◆ **Task requirements**:
Each line from the top of the listing down to and including the line with "brown glasses: 15 -> 13" must be duplicated exactly; pictures are to be skipped.

◆ **Input**:
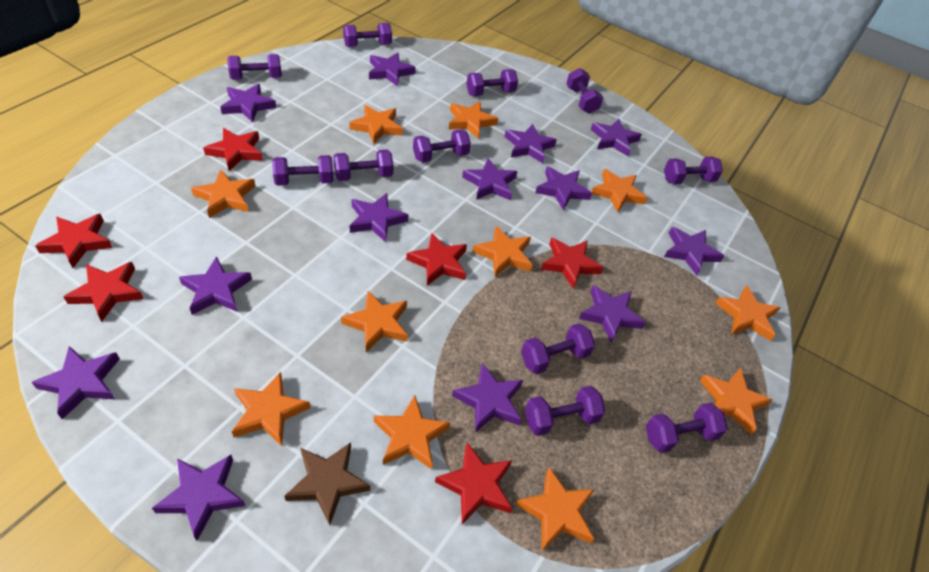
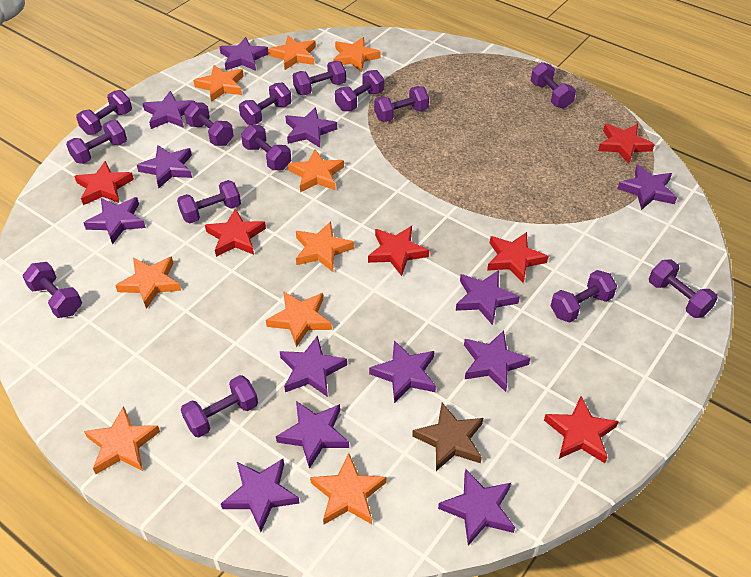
orange star: 11 -> 9
purple dumbbell: 11 -> 14

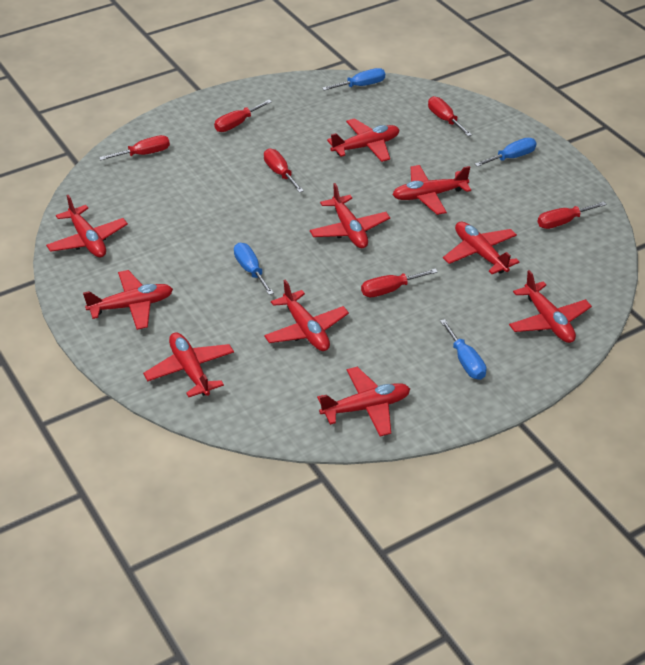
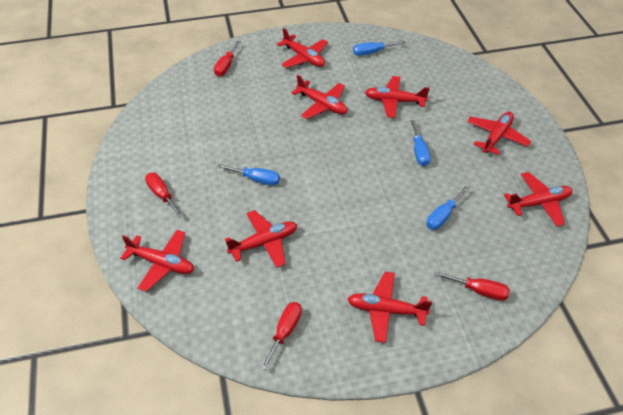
red plane: 10 -> 8
red screwdriver: 6 -> 4

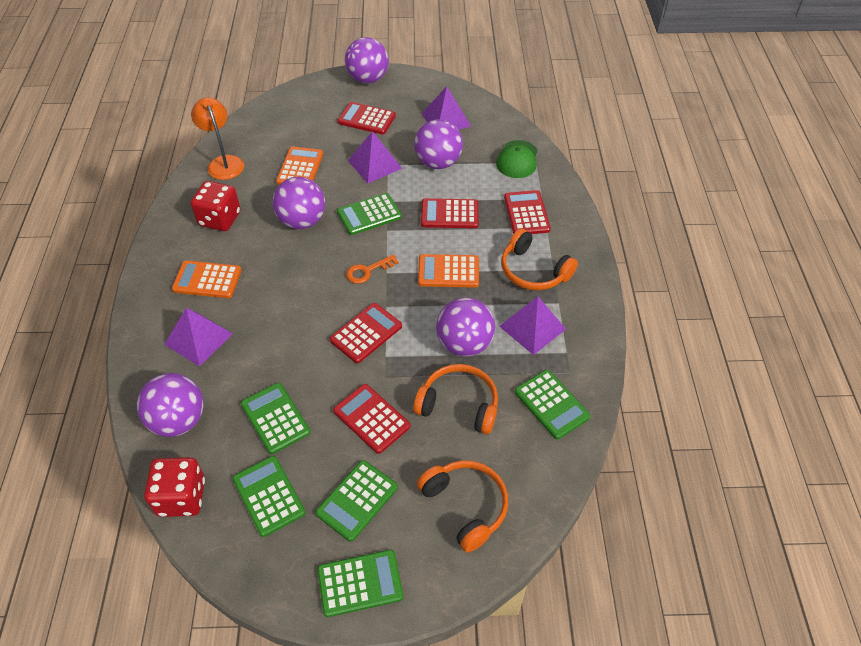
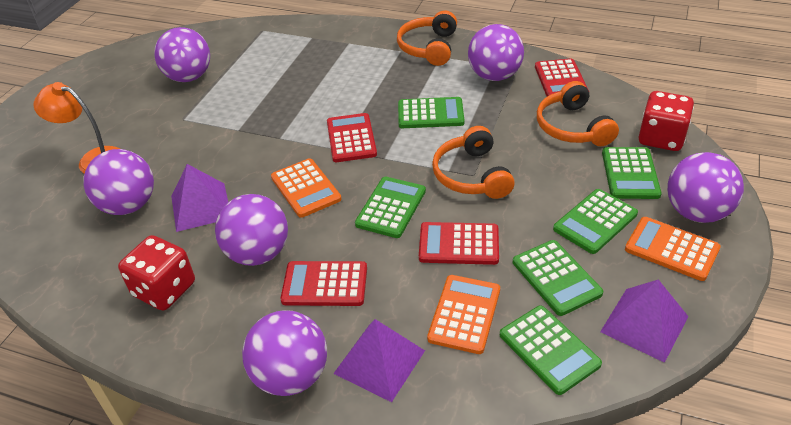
green cap: 1 -> 0
orange key: 1 -> 0
purple ball: 5 -> 6
purple pyramid: 4 -> 3
red calculator: 5 -> 4

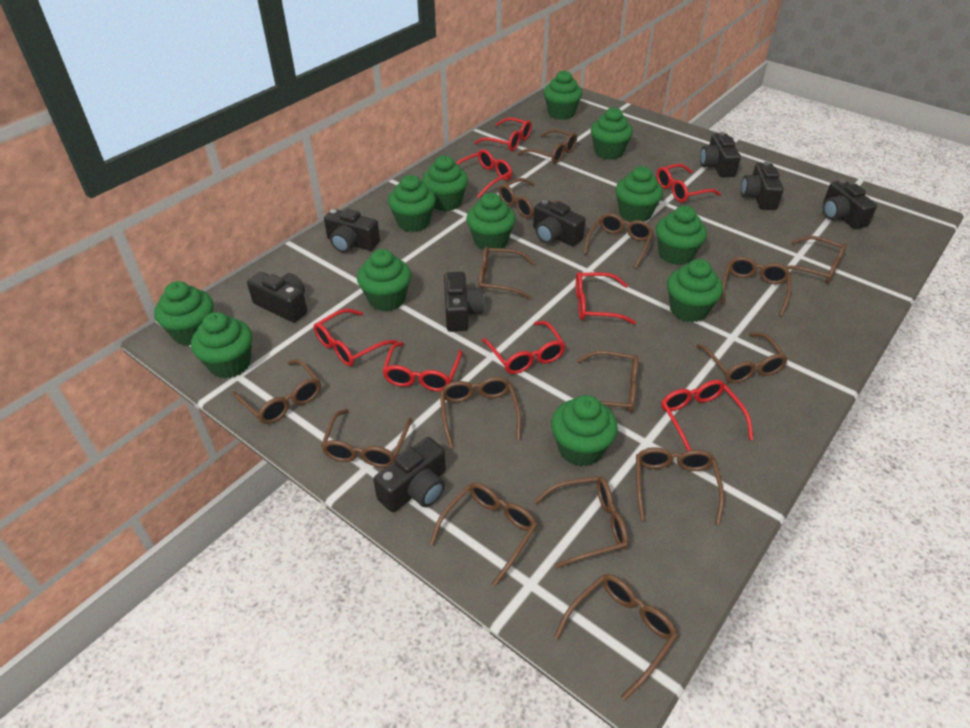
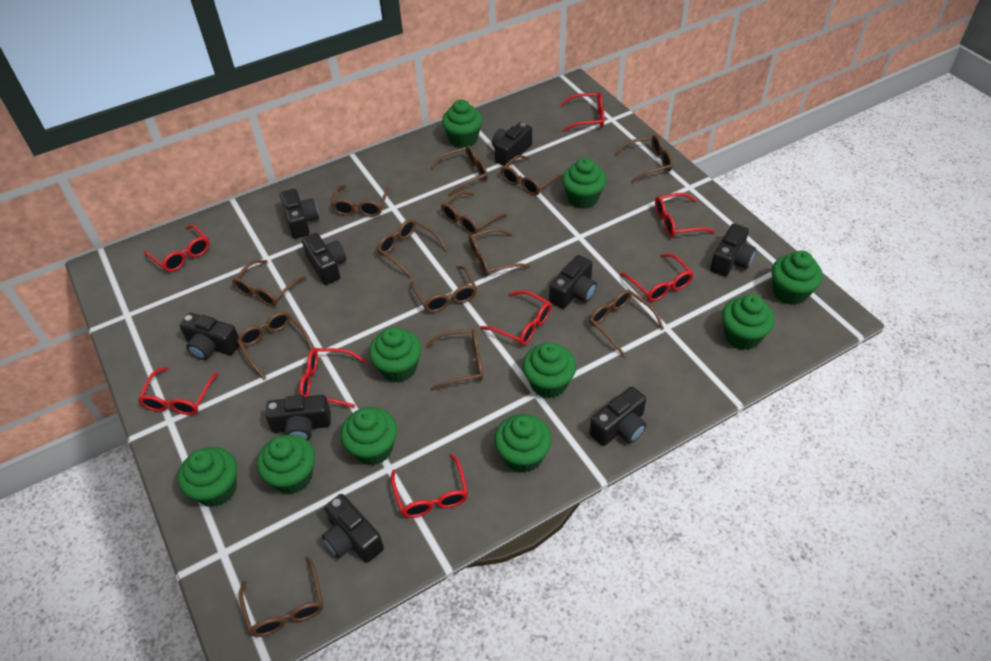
black camera: 8 -> 9
brown glasses: 15 -> 13
green cupcake: 12 -> 10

◆ **Answer to this task**:
orange star: 11 -> 9
purple dumbbell: 11 -> 14

red plane: 10 -> 8
red screwdriver: 6 -> 4

green cap: 1 -> 0
orange key: 1 -> 0
purple ball: 5 -> 6
purple pyramid: 4 -> 3
red calculator: 5 -> 4

black camera: 8 -> 9
brown glasses: 15 -> 13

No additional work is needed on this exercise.